- [GIVEN RECORDS]:
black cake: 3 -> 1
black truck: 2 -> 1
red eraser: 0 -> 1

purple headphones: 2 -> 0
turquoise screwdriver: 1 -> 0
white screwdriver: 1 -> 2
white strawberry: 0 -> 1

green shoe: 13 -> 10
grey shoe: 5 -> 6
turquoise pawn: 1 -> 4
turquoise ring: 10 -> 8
...
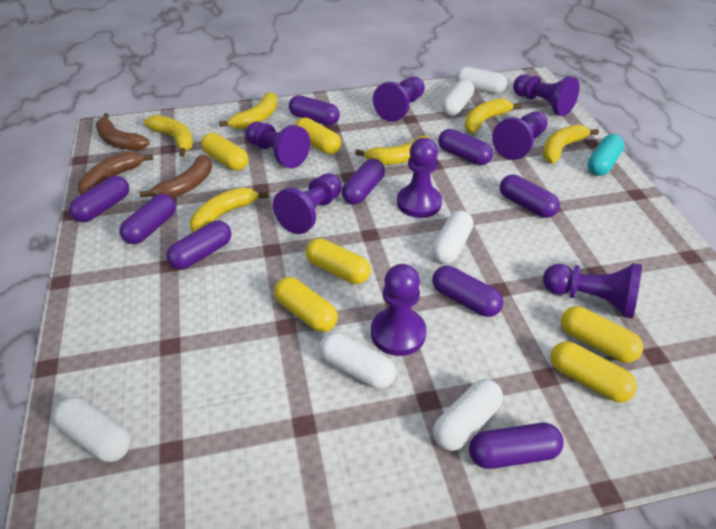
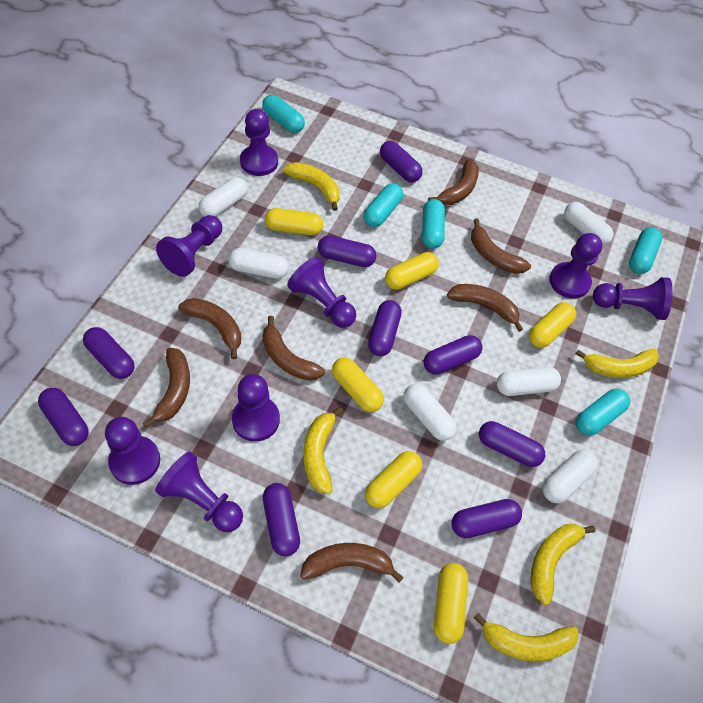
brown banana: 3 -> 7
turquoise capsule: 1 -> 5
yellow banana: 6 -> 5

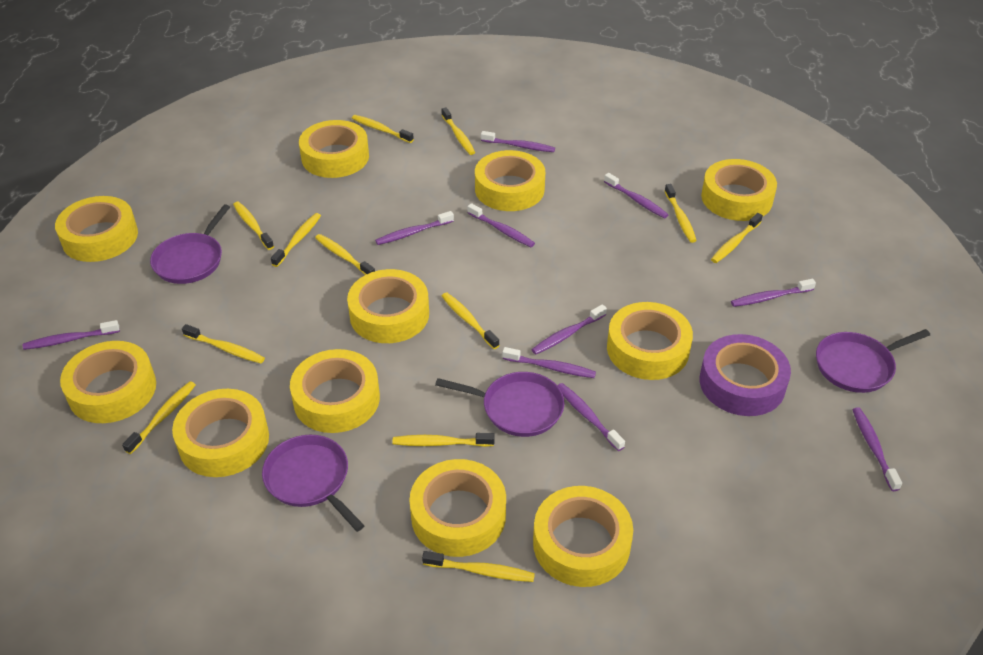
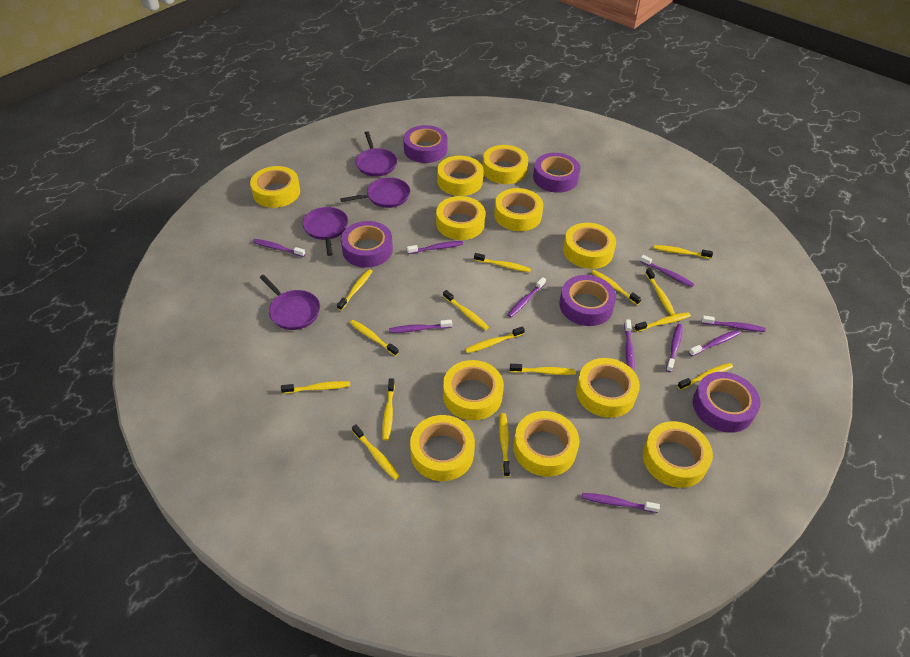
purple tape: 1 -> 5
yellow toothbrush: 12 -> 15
---
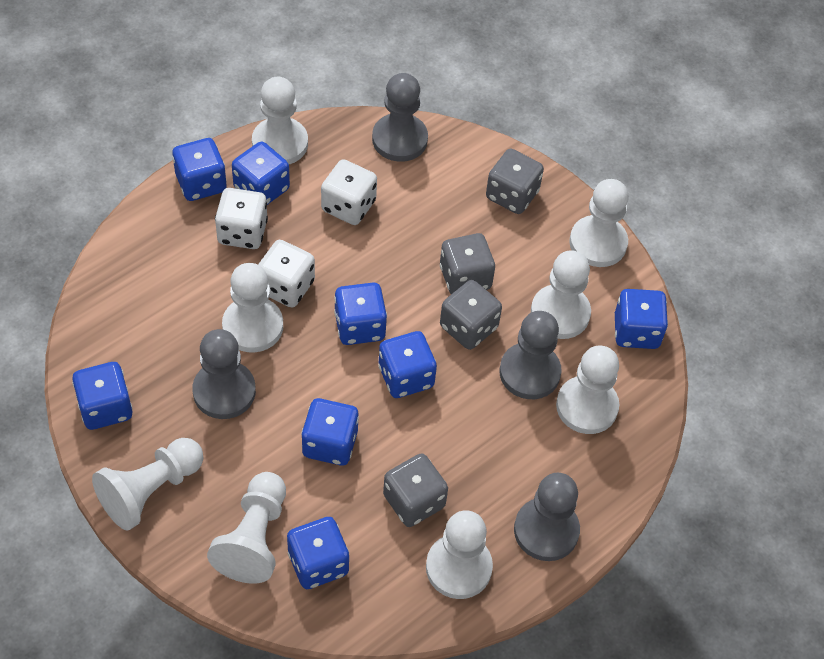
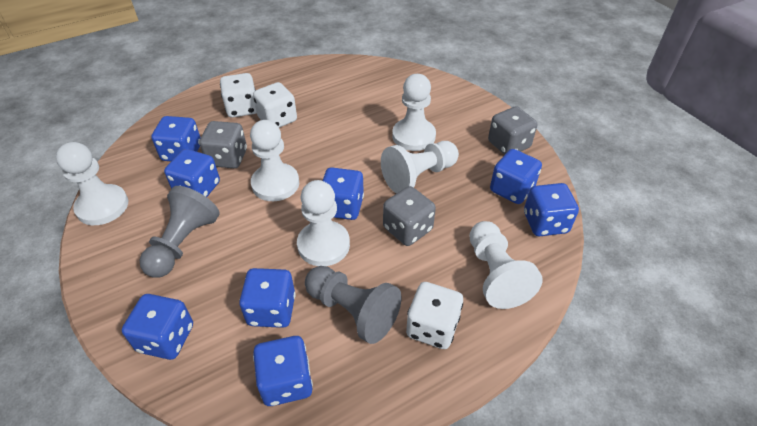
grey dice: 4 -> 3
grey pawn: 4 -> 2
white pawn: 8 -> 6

- [TASK ITEM]: Starting at the line with "black truck: 2 -> 1" and ending at the line with "turquoise ring: 10 -> 8", print each line of the listing above exactly, with no other lines.

- [REPLY TO THE TASK]:
black truck: 2 -> 1
red eraser: 0 -> 1

purple headphones: 2 -> 0
turquoise screwdriver: 1 -> 0
white screwdriver: 1 -> 2
white strawberry: 0 -> 1

green shoe: 13 -> 10
grey shoe: 5 -> 6
turquoise pawn: 1 -> 4
turquoise ring: 10 -> 8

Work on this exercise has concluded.